• **Work instructions**
Return each line of the listing below that contains the word "unclassified".

Entries from a dataset
##########

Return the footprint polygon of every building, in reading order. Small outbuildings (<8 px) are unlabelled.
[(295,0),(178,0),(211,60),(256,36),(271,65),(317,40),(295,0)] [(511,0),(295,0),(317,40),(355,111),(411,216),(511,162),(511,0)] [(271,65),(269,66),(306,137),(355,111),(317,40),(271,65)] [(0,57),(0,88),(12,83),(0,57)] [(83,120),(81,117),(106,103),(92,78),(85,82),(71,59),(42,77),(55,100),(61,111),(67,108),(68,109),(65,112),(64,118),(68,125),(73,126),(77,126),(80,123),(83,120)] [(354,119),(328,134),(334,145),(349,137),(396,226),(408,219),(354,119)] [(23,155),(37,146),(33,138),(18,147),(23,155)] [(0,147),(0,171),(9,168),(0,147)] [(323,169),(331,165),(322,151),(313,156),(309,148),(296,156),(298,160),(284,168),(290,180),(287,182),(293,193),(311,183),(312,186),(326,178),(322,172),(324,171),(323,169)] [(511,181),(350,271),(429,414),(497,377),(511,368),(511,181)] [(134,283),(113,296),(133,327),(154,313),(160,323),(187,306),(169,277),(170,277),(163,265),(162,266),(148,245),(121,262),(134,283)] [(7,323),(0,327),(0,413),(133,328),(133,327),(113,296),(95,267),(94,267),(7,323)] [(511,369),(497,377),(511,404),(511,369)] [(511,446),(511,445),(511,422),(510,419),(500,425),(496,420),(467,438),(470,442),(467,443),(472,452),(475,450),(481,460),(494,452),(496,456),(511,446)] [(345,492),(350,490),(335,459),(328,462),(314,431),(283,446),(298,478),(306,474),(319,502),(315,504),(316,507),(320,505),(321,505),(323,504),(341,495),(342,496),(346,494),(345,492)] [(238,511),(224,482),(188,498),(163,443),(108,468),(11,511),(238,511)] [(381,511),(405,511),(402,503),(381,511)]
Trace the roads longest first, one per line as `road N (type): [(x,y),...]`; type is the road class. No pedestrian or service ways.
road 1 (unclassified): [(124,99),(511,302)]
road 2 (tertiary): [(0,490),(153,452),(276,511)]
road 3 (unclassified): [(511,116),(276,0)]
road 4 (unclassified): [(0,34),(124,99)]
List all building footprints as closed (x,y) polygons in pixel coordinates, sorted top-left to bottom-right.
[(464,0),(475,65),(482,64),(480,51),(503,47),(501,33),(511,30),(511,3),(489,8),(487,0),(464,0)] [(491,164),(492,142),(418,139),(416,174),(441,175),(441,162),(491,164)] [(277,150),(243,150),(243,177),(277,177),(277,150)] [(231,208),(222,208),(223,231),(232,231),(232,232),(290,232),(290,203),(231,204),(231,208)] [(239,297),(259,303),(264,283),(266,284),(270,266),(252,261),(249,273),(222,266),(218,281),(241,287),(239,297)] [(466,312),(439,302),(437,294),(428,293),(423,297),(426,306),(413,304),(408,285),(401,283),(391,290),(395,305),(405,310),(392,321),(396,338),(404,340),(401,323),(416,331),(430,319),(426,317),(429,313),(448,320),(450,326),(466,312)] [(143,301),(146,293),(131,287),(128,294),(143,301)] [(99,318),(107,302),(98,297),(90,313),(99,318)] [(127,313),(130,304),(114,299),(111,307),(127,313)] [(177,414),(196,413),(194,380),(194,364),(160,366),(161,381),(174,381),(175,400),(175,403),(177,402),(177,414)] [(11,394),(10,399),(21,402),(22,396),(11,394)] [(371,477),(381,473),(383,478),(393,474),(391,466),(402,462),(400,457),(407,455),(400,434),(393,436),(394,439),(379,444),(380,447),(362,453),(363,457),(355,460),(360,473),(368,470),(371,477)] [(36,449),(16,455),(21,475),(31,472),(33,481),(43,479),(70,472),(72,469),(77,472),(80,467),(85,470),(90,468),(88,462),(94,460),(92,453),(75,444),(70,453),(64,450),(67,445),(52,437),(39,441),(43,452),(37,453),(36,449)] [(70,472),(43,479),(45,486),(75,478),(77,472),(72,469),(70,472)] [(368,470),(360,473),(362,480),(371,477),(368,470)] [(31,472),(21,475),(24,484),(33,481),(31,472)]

##########

• **Solution for this exercise**
road 1 (unclassified): [(124,99),(511,302)]
road 3 (unclassified): [(511,116),(276,0)]
road 4 (unclassified): [(0,34),(124,99)]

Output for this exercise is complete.